RECORDS SHOWN:
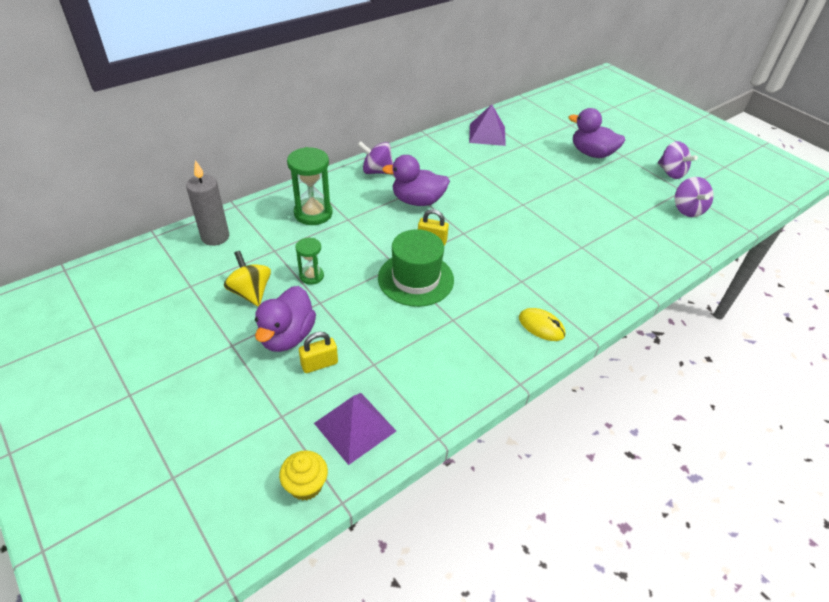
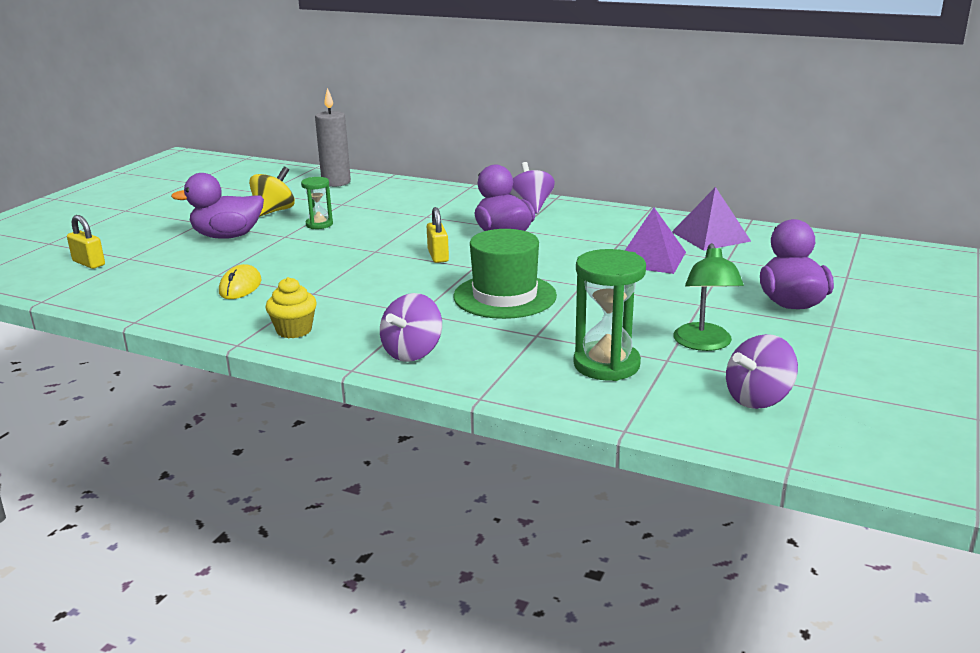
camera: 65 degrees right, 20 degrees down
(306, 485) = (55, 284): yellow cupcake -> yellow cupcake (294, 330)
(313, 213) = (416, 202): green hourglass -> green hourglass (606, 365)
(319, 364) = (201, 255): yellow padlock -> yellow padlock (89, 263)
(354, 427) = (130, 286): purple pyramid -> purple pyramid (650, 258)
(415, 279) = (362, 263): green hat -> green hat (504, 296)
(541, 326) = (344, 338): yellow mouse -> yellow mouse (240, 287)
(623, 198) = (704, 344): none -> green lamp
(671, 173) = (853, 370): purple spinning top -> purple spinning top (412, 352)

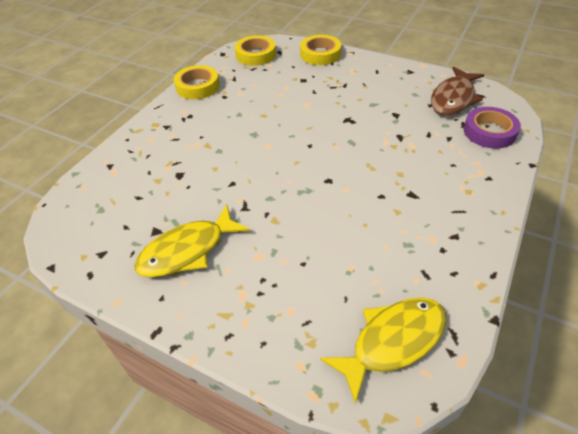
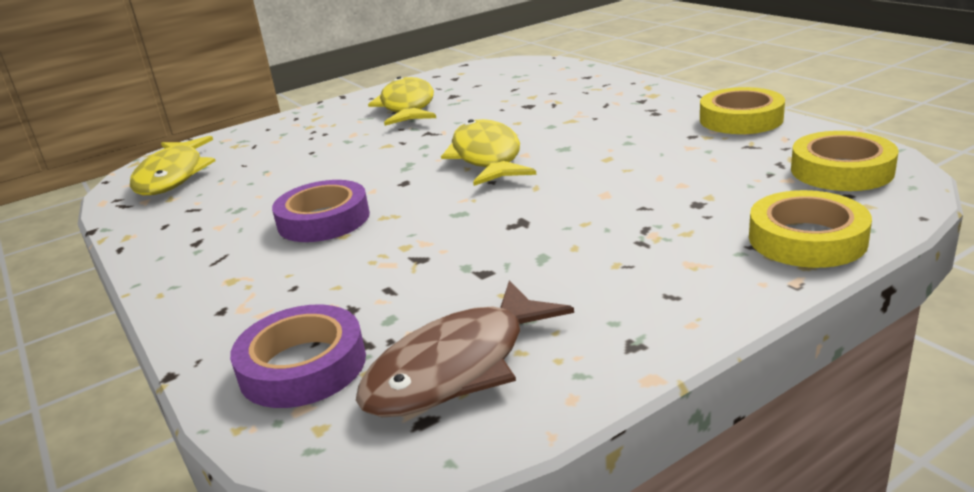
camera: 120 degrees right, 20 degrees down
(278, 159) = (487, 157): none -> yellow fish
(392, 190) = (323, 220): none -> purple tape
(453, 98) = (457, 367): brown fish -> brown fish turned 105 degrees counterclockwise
...
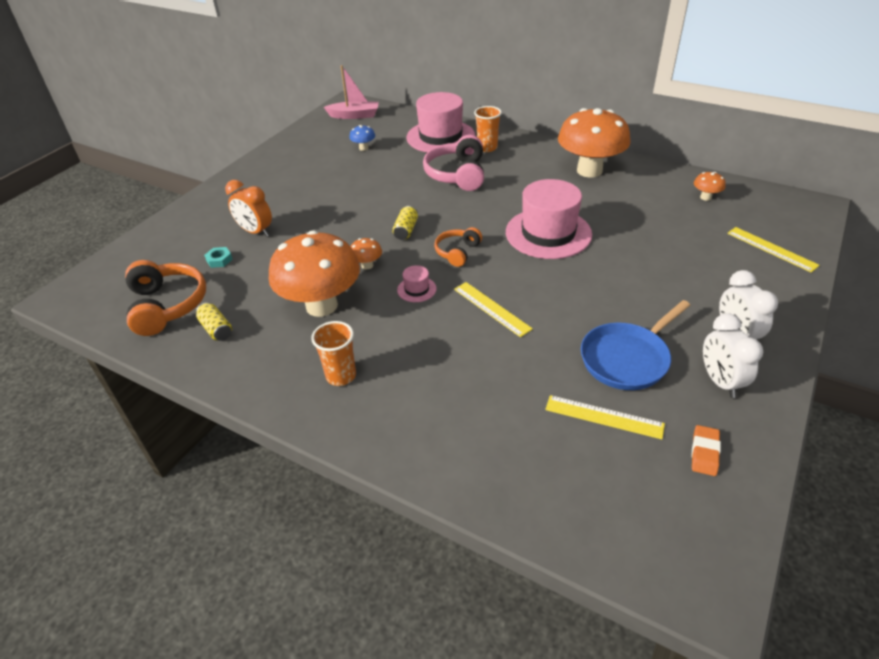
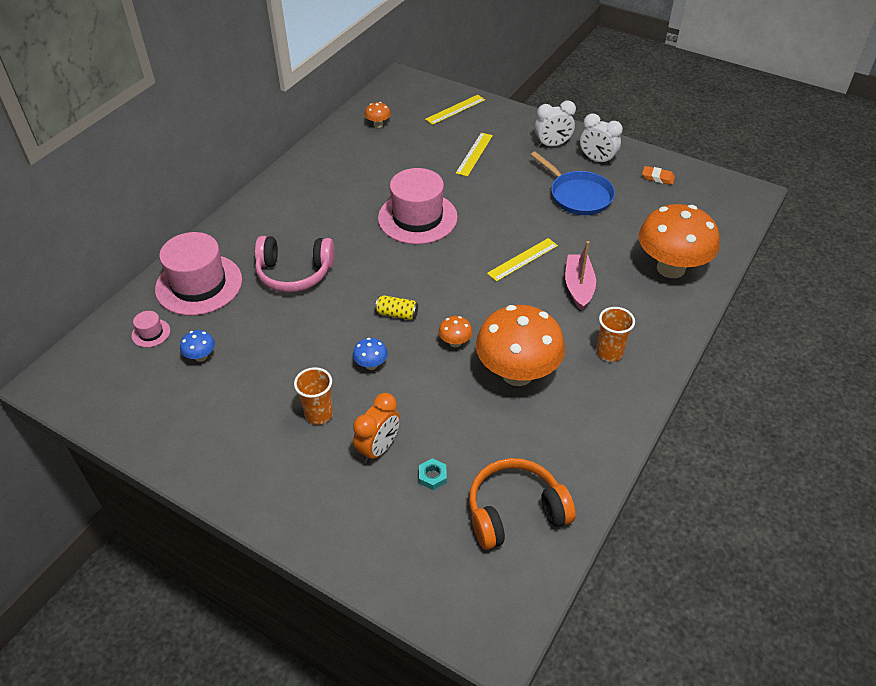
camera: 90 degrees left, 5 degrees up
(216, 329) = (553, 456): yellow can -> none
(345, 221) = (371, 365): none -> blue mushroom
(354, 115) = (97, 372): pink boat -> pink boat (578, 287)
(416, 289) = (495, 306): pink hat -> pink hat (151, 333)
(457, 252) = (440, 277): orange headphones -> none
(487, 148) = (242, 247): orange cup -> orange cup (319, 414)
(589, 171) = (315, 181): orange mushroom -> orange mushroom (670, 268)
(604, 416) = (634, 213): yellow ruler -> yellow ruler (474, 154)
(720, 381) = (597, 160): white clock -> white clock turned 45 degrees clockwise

PROBLEM DETAILS: Give back, exactly and without pictures, the stretch of the records above from the line containing "(623, 198) = (704, 344): none -> green lamp" through the line containing "(453, 98) = (457, 367): brown", with both end lines included.

TASK ANSWER:
(623, 198) = (704, 344): none -> green lamp
(671, 173) = (853, 370): purple spinning top -> purple spinning top (412, 352)

camera: 120 degrees right, 20 degrees down
(278, 159) = (487, 157): none -> yellow fish
(392, 190) = (323, 220): none -> purple tape
(453, 98) = (457, 367): brown fish -> brown fish turned 105 degrees counterclockwise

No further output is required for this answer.